(Stored items)
● ● ●

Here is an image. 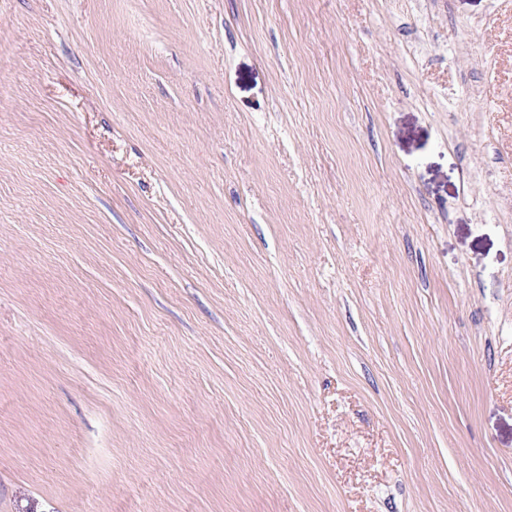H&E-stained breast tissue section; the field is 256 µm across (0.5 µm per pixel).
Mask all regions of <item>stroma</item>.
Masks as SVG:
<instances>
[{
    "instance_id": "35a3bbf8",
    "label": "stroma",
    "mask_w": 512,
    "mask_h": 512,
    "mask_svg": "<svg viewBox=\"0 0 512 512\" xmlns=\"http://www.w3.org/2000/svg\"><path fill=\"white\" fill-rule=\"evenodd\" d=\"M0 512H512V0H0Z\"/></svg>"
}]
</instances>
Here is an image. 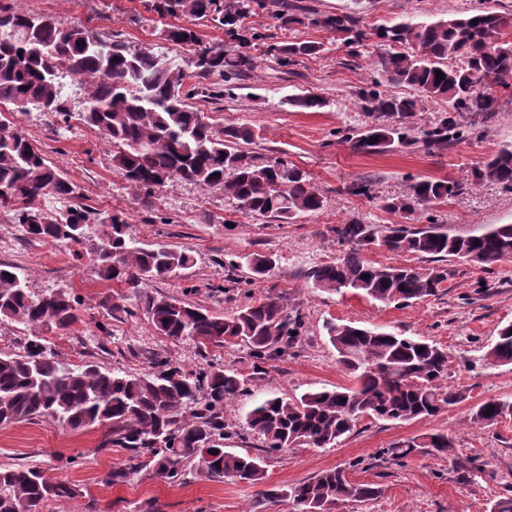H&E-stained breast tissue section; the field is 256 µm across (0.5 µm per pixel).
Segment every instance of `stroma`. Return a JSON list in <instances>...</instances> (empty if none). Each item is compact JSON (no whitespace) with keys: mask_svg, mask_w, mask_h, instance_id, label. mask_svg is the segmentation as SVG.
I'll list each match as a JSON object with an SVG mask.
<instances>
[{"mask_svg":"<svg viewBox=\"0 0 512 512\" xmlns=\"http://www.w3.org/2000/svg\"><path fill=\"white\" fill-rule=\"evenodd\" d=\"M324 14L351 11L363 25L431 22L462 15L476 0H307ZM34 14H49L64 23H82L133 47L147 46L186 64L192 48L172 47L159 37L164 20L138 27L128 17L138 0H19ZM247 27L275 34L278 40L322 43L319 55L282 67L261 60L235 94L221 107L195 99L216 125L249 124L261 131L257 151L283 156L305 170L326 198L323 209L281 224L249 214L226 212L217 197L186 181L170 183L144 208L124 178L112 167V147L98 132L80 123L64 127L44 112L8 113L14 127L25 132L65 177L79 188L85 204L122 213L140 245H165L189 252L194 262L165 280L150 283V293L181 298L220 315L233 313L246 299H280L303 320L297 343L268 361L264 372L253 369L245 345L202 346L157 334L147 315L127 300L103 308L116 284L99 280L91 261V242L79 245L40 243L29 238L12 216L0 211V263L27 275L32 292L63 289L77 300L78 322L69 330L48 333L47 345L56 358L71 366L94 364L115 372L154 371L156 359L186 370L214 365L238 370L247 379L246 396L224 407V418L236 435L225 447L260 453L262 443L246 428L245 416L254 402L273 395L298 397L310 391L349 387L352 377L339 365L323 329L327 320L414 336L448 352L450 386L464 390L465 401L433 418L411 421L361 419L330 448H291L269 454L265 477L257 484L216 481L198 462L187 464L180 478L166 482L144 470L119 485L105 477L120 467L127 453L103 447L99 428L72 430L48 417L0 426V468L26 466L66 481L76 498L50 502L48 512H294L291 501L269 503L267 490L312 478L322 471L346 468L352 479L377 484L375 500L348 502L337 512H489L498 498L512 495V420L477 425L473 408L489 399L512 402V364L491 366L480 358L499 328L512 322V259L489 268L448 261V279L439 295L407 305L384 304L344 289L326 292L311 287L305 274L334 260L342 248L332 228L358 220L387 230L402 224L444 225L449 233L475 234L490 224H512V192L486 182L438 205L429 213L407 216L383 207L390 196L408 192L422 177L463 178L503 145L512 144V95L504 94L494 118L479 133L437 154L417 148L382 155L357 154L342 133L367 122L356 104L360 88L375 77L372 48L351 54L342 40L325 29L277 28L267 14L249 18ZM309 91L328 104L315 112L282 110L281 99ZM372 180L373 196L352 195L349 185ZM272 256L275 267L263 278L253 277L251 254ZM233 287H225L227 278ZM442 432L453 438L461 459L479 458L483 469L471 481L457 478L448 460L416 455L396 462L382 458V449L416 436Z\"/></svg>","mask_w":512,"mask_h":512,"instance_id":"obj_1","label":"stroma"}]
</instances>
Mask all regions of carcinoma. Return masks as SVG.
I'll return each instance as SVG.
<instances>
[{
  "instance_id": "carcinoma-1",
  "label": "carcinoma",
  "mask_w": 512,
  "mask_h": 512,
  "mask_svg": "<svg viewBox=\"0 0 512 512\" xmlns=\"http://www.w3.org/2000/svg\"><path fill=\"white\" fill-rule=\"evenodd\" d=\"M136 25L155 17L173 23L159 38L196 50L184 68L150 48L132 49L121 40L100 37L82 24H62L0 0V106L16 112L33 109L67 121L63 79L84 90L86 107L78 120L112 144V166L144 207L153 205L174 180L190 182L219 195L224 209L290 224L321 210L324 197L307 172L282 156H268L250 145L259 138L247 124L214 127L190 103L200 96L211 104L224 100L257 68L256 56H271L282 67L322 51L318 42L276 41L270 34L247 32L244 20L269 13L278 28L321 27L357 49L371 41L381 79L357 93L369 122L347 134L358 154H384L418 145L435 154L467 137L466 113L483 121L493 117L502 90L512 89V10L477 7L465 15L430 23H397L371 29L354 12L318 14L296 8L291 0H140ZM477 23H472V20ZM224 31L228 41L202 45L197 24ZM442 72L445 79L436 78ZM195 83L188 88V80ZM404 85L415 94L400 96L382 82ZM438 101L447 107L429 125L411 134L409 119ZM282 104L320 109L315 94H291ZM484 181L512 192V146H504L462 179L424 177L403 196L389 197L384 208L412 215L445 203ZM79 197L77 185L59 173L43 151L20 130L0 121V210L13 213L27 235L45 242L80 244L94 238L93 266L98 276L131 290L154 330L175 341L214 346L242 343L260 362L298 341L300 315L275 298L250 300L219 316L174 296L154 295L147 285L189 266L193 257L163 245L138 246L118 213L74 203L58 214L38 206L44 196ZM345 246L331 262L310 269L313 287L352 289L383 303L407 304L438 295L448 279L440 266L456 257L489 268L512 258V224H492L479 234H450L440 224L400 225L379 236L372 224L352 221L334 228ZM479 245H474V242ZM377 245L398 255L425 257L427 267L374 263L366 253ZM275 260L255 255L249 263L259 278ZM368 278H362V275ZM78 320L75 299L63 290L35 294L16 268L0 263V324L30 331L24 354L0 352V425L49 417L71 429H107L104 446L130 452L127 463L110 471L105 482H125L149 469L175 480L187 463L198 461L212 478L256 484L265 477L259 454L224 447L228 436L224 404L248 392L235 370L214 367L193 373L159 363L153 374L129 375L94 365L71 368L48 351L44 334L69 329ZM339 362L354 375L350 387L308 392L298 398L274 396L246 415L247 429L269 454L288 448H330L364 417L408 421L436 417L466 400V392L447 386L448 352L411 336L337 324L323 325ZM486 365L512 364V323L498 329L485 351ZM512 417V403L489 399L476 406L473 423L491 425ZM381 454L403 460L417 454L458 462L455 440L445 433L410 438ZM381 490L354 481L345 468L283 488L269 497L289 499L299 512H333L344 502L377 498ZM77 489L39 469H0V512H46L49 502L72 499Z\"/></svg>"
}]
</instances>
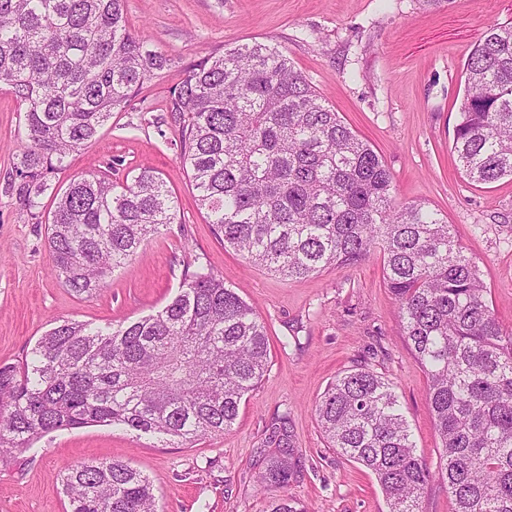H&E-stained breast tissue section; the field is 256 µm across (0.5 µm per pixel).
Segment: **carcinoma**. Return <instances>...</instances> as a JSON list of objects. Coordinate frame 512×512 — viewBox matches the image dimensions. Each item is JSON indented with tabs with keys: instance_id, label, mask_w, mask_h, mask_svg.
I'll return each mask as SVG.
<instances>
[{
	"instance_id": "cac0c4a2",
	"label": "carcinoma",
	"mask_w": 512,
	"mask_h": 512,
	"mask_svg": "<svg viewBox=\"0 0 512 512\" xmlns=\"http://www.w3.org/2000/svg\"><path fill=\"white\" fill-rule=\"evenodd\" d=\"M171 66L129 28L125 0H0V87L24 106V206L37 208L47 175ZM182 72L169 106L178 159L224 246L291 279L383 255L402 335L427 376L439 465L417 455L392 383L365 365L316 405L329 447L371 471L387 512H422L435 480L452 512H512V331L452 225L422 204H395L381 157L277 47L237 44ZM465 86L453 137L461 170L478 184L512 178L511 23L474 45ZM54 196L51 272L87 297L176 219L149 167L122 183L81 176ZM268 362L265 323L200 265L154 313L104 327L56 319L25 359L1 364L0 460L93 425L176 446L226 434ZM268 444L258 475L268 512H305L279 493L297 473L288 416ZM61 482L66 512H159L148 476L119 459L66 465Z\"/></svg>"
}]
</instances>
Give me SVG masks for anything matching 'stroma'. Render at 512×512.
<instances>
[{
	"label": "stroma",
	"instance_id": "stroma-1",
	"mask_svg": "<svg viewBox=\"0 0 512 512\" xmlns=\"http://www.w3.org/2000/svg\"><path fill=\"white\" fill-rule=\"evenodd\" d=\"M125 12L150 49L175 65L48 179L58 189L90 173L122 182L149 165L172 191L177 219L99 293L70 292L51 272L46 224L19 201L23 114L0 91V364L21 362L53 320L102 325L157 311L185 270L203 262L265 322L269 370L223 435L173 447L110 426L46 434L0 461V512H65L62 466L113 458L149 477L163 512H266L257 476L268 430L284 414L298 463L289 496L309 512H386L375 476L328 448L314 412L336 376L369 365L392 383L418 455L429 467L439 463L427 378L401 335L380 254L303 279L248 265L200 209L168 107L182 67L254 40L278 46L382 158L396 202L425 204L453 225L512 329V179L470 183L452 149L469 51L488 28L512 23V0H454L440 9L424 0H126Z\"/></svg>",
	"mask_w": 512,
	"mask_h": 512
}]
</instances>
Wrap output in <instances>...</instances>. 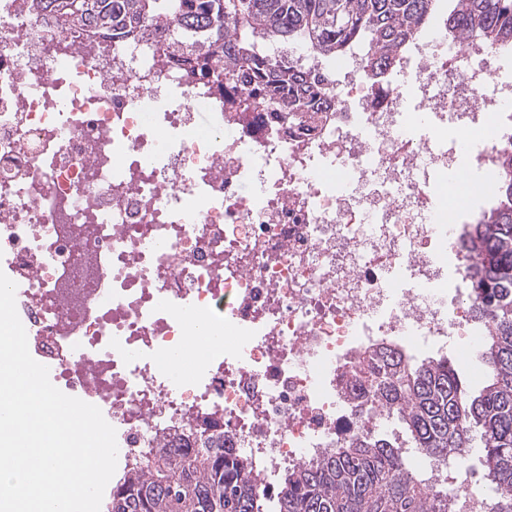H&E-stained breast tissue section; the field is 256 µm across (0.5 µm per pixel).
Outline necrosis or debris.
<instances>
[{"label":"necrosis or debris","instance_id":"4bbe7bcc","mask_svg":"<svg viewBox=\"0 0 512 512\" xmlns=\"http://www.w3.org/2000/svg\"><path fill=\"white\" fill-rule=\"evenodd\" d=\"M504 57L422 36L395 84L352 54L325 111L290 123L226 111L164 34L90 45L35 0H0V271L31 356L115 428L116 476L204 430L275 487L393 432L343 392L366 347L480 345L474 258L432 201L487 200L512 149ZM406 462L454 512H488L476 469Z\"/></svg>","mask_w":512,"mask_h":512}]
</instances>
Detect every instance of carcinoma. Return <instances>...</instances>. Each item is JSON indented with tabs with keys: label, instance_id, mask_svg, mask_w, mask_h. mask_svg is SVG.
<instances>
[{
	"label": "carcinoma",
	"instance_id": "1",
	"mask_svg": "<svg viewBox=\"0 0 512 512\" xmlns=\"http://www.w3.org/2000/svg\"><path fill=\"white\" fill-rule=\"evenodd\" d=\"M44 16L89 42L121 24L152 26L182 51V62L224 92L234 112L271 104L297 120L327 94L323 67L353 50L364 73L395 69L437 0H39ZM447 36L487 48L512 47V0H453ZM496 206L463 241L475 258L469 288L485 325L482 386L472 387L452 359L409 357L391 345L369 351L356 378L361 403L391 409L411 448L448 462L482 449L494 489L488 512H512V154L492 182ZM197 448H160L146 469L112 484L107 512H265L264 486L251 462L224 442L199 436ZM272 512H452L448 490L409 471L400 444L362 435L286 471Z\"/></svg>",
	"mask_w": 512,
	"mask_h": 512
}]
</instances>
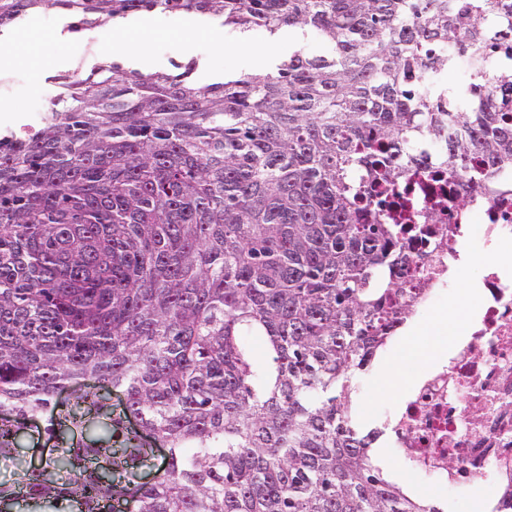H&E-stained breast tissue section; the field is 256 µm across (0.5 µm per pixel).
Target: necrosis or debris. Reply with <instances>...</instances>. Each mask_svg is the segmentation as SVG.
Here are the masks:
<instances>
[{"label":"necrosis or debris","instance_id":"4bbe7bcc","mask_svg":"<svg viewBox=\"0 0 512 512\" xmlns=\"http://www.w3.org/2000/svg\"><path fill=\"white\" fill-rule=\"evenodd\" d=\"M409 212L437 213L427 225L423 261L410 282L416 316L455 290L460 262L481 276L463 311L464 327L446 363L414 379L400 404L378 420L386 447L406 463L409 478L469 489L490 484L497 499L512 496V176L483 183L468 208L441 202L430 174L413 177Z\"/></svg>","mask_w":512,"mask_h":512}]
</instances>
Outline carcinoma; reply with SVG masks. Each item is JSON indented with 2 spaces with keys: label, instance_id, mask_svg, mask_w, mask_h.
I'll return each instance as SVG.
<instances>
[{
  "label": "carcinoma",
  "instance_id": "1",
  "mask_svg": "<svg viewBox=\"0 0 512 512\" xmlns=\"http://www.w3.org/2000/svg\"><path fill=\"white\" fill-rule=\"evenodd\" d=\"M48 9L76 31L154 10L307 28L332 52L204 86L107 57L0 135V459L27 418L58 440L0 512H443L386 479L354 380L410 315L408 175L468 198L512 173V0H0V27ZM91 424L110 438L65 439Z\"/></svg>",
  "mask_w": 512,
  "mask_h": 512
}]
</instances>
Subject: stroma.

● ● ●

▸ Given problem
Starting with the line that contains "Outline carcinoma; reply", write out each line through the end of the listing, exactly as it appears, and include nothing else.

▸ Solution for this task
Outline carcinoma; reply with SVG masks. Each item is JSON indented with 2 spaces with keys: label, instance_id, mask_svg, mask_w, mask_h.
I'll return each instance as SVG.
<instances>
[{
  "label": "carcinoma",
  "instance_id": "1",
  "mask_svg": "<svg viewBox=\"0 0 512 512\" xmlns=\"http://www.w3.org/2000/svg\"><path fill=\"white\" fill-rule=\"evenodd\" d=\"M48 9L76 31L154 10L307 28L332 52L204 86L107 57L0 135V459L27 418L58 440L0 512H443L386 479L354 380L410 315L408 175L468 198L512 173V0H0V27ZM91 424L110 438L65 439Z\"/></svg>",
  "mask_w": 512,
  "mask_h": 512
}]
</instances>
Subject: stroma.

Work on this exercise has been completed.